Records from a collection
┄┄┄┄┄┄┄┄┄┄┄┄┄┄┄┄┄┄┄┄
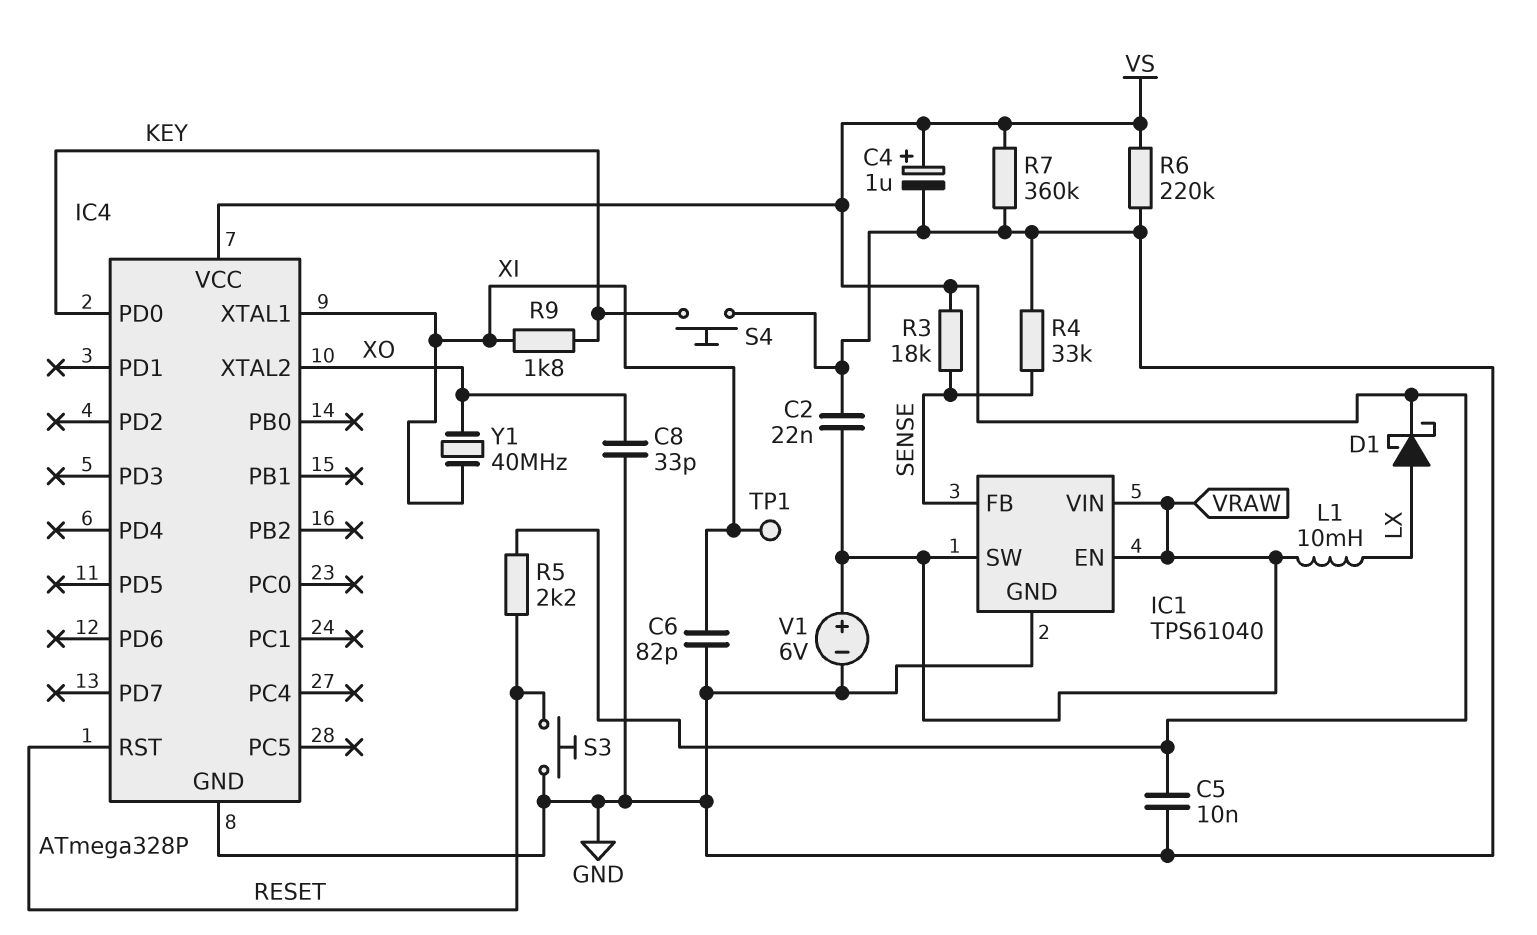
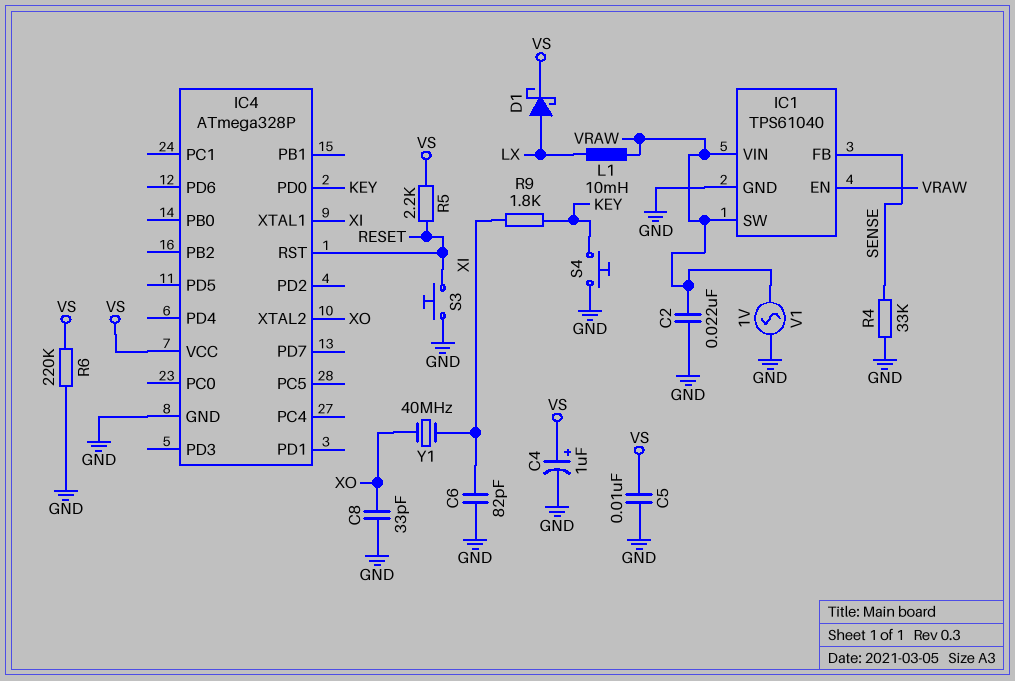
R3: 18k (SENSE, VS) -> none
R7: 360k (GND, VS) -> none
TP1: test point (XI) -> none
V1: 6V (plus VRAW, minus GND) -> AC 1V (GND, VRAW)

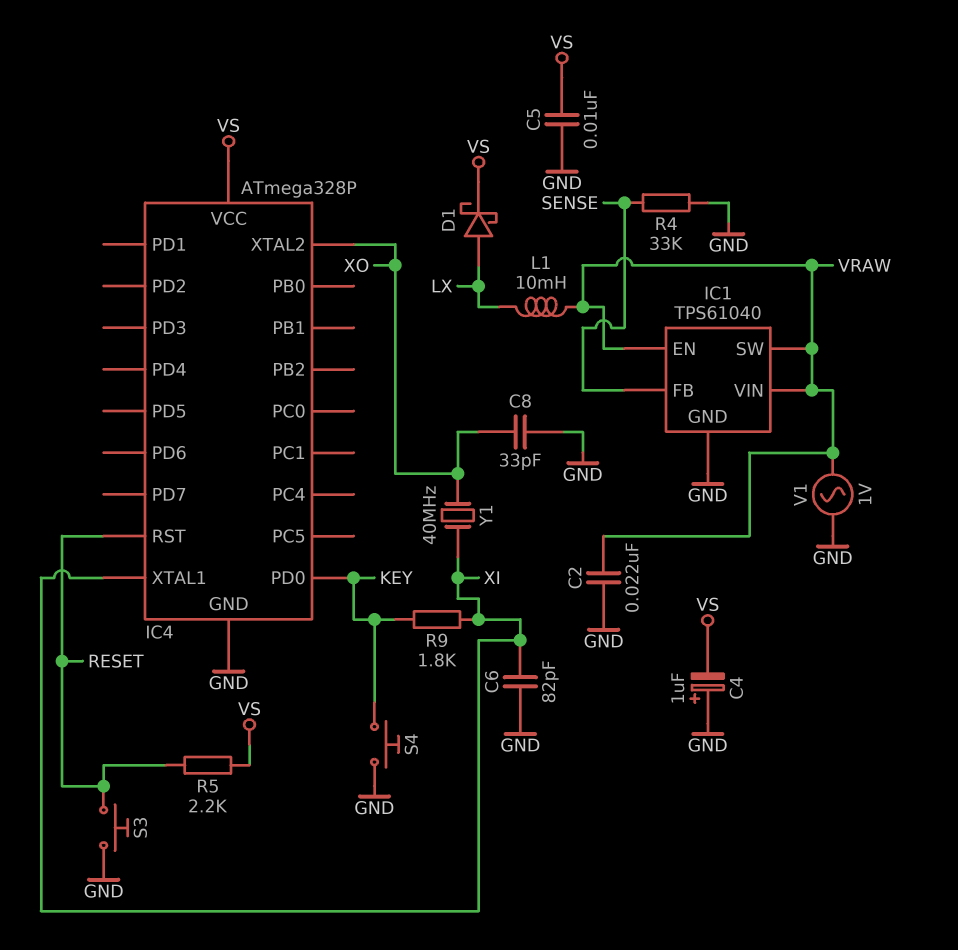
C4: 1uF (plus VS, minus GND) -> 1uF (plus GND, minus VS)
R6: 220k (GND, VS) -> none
┄┄┄┄┄┄┄┄┄┄┄┄┄┄┄┄┄┄┄┄
**REQUIRED WORK**
In the data above, which lines include "plus"? Return those lines.

**ANSWER AREA**
V1: 6V (plus VRAW, minus GND) -> AC 1V (GND, VRAW)
C4: 1uF (plus VS, minus GND) -> 1uF (plus GND, minus VS)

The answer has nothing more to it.